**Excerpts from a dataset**
BEGIN
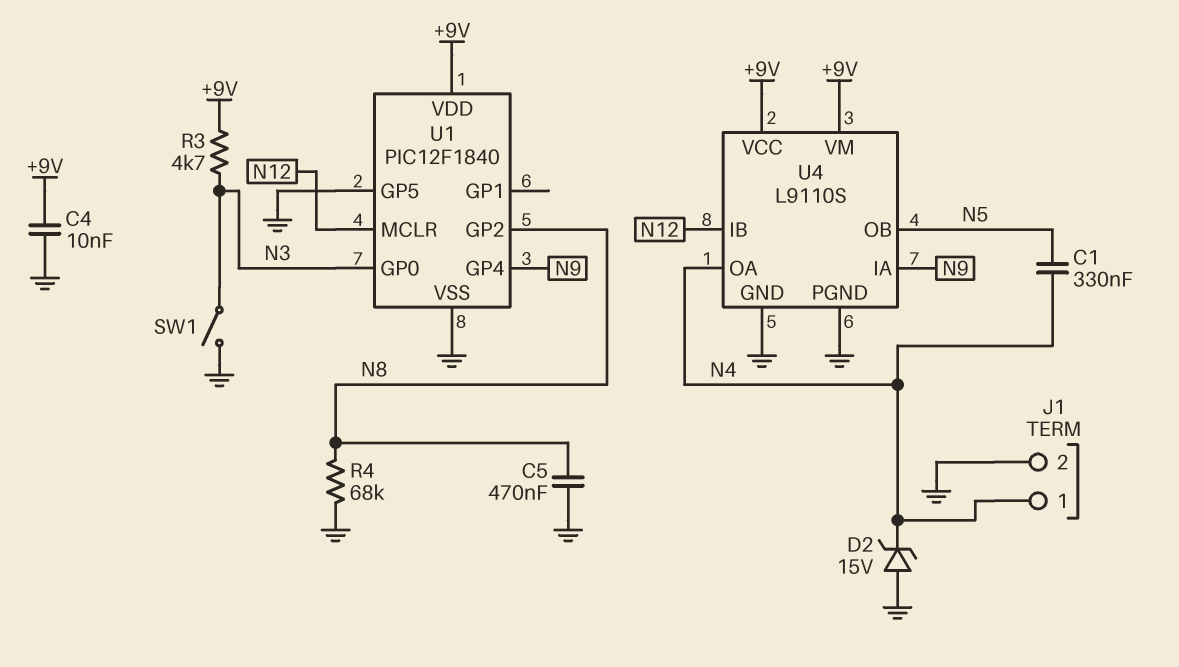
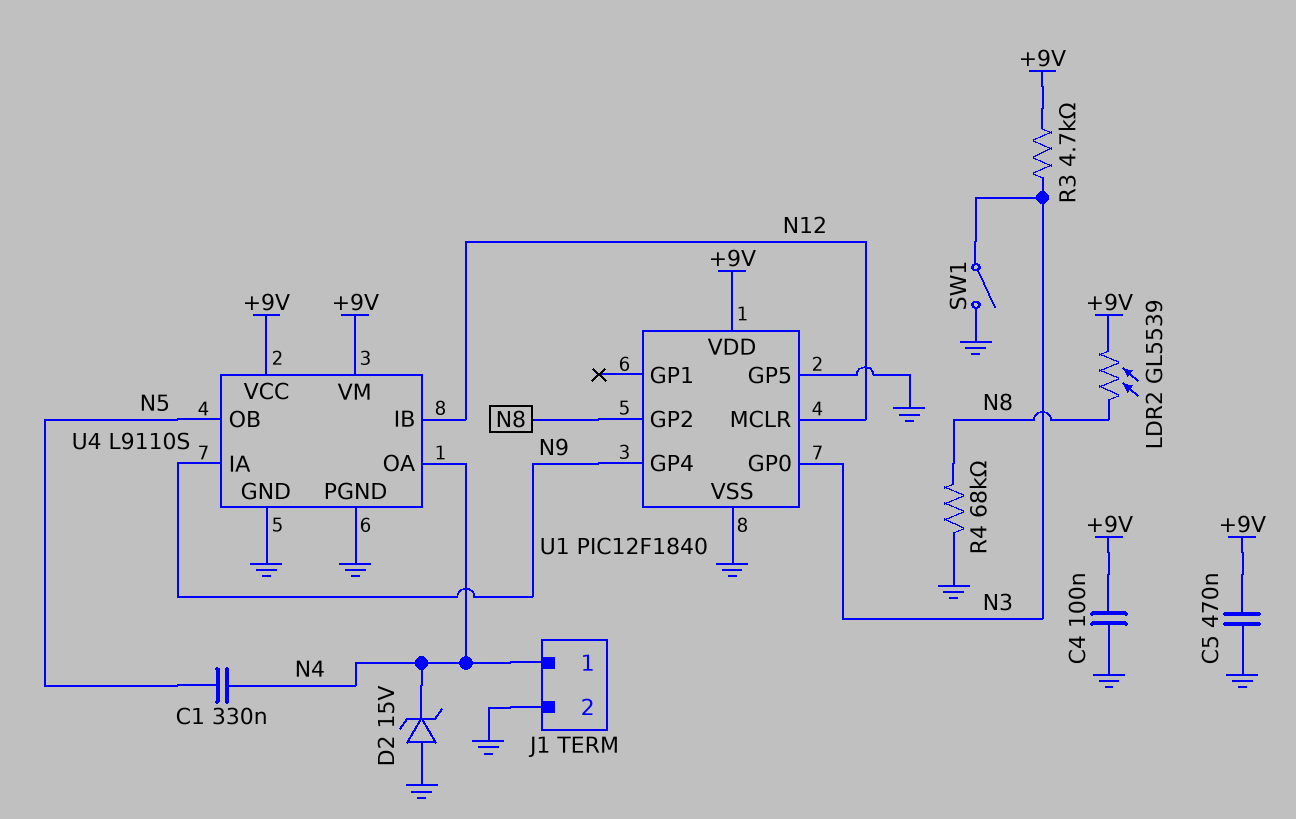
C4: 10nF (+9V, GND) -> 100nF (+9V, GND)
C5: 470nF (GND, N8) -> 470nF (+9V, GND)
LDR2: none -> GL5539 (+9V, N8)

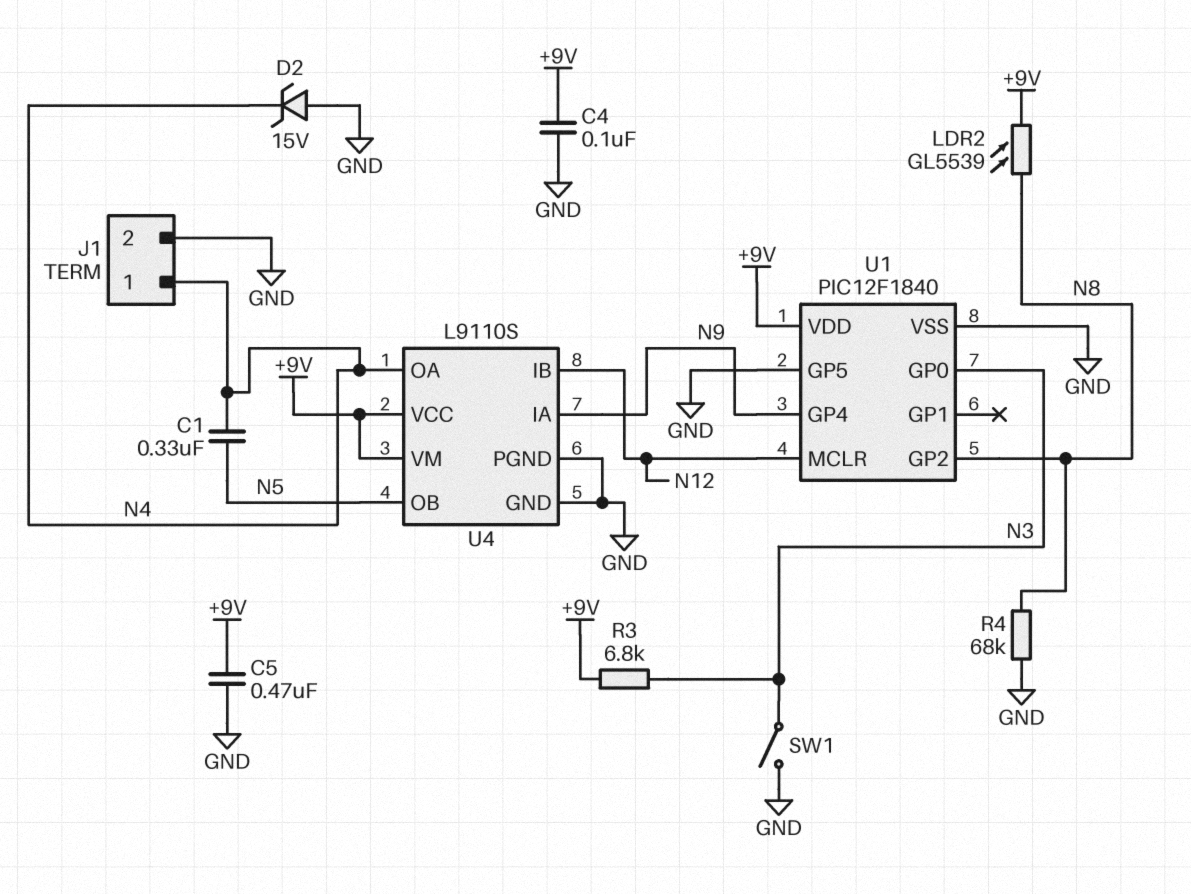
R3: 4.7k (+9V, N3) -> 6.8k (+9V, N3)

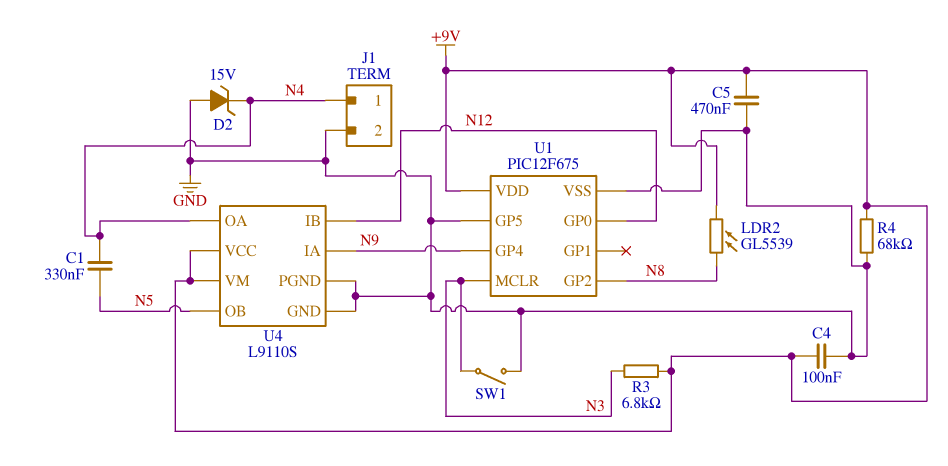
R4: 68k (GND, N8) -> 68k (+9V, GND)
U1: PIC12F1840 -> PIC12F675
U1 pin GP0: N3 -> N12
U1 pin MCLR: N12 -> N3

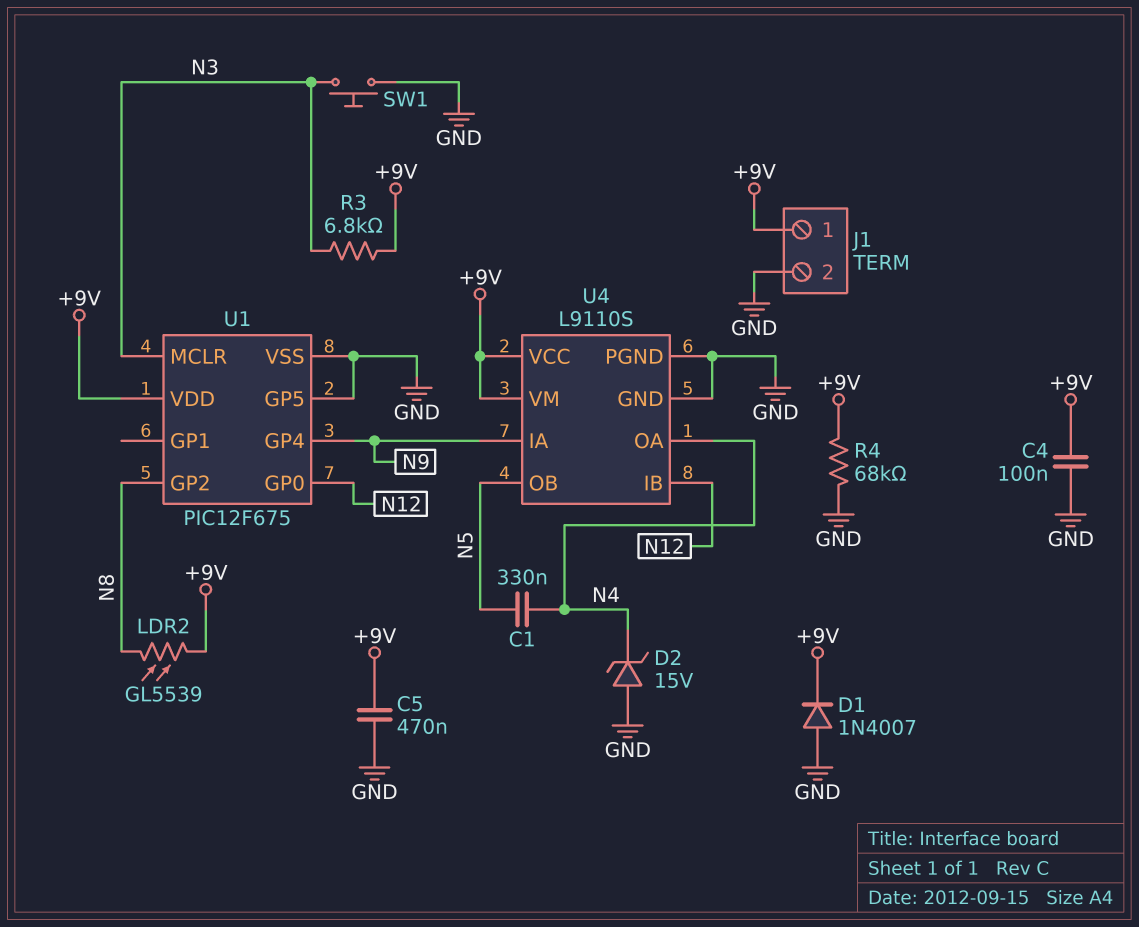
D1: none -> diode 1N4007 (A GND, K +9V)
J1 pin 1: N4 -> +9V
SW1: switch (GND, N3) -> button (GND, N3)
END
Please repeat every record exactly, leaving the pictures out.

**Task result**
C4: 10nF (+9V, GND) -> 100nF (+9V, GND)
C5: 470nF (GND, N8) -> 470nF (+9V, GND)
LDR2: none -> GL5539 (+9V, N8)

R3: 4.7k (+9V, N3) -> 6.8k (+9V, N3)

R4: 68k (GND, N8) -> 68k (+9V, GND)
U1: PIC12F1840 -> PIC12F675
U1 pin GP0: N3 -> N12
U1 pin MCLR: N12 -> N3

D1: none -> diode 1N4007 (A GND, K +9V)
J1 pin 1: N4 -> +9V
SW1: switch (GND, N3) -> button (GND, N3)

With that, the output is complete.